(Beginning of MATERIAL PROVIDED)
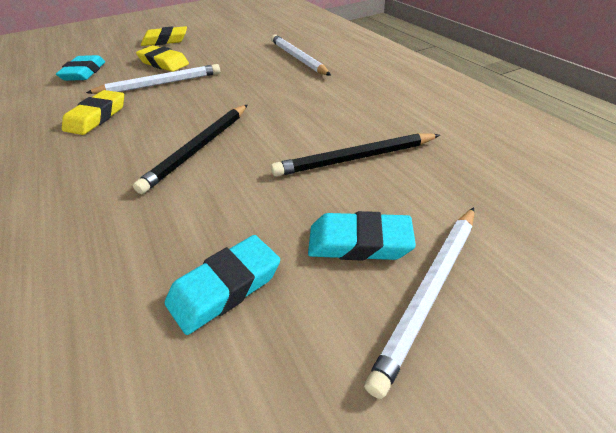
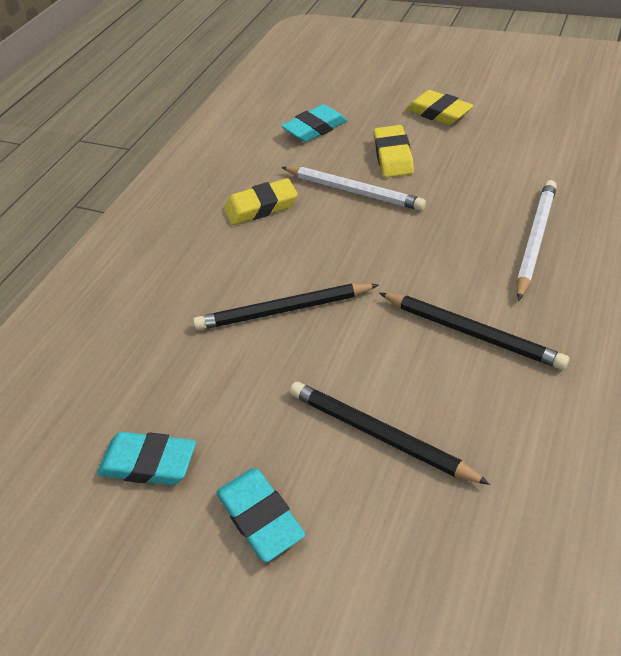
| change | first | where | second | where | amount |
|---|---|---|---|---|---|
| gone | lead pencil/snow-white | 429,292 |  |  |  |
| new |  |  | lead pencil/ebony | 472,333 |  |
(End of MATERIAL PROVIDED)
Only lines holding "lead" are wanted; copy all of them from the listing.

| gone | lead pencil/snow-white | 429,292 |  |  |  |
| new |  |  | lead pencil/ebony | 472,333 |  |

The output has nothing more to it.